From the data below, return the exact lines starting at the line containing "turquoise pyramid: 5 -> 7" and ending at the line containing "blue trophy: 1 -> 0", both included, and nothing else.

# Material for this exercise:
——————

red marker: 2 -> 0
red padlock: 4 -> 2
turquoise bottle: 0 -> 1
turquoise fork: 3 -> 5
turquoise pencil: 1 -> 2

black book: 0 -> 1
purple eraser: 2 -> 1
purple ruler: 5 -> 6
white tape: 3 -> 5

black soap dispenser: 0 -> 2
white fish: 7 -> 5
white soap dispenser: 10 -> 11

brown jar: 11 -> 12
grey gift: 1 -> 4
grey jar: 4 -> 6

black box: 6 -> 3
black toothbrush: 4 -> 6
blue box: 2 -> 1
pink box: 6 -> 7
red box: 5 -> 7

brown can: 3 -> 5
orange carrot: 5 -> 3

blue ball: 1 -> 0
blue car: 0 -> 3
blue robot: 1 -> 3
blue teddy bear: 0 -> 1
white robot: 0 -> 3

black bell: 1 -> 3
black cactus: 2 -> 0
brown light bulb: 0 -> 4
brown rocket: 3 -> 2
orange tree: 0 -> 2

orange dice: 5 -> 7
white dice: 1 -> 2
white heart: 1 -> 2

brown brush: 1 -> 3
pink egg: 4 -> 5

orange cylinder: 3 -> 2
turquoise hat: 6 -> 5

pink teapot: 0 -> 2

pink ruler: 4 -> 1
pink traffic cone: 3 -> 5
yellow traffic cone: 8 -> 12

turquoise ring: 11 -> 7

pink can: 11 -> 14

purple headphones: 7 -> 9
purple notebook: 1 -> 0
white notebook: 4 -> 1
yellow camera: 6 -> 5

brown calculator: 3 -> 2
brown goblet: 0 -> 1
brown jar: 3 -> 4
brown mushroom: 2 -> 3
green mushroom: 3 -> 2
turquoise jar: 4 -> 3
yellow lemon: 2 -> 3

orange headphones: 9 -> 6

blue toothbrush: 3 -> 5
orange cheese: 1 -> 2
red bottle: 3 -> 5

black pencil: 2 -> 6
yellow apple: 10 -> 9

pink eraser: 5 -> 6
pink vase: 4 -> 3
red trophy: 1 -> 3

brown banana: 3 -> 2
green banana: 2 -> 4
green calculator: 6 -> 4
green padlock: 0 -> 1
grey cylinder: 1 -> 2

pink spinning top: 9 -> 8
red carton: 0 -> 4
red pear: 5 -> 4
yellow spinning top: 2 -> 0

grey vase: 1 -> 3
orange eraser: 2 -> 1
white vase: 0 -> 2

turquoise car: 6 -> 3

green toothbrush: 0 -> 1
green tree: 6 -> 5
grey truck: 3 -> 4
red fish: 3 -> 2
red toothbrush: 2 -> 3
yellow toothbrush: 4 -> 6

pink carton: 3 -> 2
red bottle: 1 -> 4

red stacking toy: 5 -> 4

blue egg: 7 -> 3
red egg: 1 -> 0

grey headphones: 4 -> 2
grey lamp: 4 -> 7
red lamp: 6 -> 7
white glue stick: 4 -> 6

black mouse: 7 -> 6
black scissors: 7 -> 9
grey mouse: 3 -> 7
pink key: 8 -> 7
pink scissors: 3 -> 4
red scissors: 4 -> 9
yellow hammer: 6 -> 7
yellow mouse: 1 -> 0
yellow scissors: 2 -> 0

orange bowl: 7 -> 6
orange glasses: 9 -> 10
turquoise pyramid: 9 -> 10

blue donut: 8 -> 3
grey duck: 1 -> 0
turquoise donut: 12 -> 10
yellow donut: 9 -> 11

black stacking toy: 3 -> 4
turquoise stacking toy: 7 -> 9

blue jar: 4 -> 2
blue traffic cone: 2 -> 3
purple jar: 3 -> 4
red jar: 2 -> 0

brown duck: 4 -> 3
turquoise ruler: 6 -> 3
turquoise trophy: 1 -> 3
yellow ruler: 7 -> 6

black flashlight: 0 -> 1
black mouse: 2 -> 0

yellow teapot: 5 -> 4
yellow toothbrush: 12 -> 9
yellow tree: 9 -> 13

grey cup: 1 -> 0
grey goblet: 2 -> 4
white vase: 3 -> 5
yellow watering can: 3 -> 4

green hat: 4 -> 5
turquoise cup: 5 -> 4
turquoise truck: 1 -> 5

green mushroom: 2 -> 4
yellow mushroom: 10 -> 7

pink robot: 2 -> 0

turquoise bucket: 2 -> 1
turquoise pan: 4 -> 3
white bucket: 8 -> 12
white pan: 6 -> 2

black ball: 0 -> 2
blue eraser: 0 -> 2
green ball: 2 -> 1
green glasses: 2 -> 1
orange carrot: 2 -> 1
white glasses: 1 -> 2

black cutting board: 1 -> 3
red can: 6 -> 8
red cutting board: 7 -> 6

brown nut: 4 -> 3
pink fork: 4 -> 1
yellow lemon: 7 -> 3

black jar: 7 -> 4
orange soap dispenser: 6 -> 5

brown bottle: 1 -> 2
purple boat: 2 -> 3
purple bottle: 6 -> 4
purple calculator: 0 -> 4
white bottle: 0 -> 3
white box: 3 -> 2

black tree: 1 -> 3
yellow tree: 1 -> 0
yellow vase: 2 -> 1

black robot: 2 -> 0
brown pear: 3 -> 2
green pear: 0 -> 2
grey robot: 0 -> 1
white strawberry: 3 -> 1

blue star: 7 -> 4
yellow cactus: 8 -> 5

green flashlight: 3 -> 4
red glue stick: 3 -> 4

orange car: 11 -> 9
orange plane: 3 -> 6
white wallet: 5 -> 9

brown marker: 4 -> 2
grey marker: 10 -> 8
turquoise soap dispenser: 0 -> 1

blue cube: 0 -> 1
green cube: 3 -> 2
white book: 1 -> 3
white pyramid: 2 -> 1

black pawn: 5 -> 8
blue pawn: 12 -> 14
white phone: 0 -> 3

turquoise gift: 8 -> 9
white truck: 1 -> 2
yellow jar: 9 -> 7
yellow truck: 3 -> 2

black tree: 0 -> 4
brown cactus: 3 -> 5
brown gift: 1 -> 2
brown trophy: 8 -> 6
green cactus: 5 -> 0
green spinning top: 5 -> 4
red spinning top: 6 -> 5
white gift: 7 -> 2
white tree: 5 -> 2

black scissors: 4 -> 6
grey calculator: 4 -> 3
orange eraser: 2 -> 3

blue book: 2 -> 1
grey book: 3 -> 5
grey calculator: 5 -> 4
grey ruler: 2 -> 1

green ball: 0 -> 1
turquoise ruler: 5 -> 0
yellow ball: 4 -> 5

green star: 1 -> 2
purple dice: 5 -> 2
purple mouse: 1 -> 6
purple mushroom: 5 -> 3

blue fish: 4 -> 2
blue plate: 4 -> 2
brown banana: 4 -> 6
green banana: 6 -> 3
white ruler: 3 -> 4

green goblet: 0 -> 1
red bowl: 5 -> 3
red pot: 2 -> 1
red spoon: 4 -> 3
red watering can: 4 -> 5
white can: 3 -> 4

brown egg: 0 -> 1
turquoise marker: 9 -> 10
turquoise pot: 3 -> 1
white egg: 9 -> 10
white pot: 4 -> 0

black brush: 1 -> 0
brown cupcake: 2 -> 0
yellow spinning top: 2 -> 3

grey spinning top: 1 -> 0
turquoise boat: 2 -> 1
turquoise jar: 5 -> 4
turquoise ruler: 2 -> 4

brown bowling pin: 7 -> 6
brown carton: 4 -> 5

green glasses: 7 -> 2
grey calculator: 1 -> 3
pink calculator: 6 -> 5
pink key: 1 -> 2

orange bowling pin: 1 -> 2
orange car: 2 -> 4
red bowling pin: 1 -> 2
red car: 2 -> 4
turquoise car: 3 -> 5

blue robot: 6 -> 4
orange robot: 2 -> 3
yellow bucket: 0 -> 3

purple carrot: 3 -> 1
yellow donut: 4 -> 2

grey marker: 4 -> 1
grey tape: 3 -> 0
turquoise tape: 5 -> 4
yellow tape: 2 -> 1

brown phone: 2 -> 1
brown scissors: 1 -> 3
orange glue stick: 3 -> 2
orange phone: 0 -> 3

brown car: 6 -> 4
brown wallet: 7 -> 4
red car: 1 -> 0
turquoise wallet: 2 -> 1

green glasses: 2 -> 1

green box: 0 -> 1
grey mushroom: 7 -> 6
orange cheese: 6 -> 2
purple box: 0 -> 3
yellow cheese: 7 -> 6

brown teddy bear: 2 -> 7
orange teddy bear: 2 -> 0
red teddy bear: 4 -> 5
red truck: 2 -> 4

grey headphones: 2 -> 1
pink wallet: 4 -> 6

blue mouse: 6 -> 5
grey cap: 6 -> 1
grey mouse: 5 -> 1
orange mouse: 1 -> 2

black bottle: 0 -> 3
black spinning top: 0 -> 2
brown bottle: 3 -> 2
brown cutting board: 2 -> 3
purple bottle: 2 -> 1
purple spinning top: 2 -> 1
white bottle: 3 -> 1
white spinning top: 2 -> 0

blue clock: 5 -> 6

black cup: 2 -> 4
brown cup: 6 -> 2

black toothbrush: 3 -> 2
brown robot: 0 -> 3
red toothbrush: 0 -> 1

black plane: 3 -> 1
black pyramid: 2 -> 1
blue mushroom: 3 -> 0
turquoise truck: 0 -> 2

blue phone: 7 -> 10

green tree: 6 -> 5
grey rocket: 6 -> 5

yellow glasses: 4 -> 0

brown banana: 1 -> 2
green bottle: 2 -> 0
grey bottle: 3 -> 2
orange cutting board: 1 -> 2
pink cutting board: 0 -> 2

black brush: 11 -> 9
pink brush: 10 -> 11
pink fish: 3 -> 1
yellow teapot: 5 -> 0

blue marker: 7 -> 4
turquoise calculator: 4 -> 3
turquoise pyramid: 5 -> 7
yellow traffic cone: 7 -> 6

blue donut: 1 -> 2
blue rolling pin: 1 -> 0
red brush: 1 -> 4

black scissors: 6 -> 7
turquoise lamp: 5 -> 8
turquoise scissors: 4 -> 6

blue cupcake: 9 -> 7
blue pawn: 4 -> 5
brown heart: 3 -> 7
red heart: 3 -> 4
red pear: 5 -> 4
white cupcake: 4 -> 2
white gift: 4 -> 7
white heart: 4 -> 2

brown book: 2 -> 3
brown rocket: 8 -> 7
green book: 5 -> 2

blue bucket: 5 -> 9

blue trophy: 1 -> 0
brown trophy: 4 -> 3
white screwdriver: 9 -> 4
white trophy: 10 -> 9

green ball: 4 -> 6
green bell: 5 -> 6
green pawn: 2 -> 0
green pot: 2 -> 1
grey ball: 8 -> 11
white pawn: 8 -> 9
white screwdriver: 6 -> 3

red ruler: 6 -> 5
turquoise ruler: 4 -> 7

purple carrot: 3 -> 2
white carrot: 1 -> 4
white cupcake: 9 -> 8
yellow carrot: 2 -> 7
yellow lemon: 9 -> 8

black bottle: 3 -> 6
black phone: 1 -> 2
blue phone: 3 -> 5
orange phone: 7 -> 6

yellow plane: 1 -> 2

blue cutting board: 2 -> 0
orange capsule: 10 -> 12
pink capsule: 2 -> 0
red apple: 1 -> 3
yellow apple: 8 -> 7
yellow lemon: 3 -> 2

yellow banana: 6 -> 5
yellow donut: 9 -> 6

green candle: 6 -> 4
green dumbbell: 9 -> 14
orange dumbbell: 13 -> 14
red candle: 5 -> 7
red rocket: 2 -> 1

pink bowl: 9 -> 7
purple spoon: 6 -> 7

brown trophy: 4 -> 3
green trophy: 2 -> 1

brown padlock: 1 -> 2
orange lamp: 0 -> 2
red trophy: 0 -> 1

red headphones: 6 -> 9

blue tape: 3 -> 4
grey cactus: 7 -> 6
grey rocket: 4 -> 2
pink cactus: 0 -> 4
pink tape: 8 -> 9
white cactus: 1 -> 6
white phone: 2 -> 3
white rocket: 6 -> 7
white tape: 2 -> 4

——————

# Result for this task:
turquoise pyramid: 5 -> 7
yellow traffic cone: 7 -> 6

blue donut: 1 -> 2
blue rolling pin: 1 -> 0
red brush: 1 -> 4

black scissors: 6 -> 7
turquoise lamp: 5 -> 8
turquoise scissors: 4 -> 6

blue cupcake: 9 -> 7
blue pawn: 4 -> 5
brown heart: 3 -> 7
red heart: 3 -> 4
red pear: 5 -> 4
white cupcake: 4 -> 2
white gift: 4 -> 7
white heart: 4 -> 2

brown book: 2 -> 3
brown rocket: 8 -> 7
green book: 5 -> 2

blue bucket: 5 -> 9

blue trophy: 1 -> 0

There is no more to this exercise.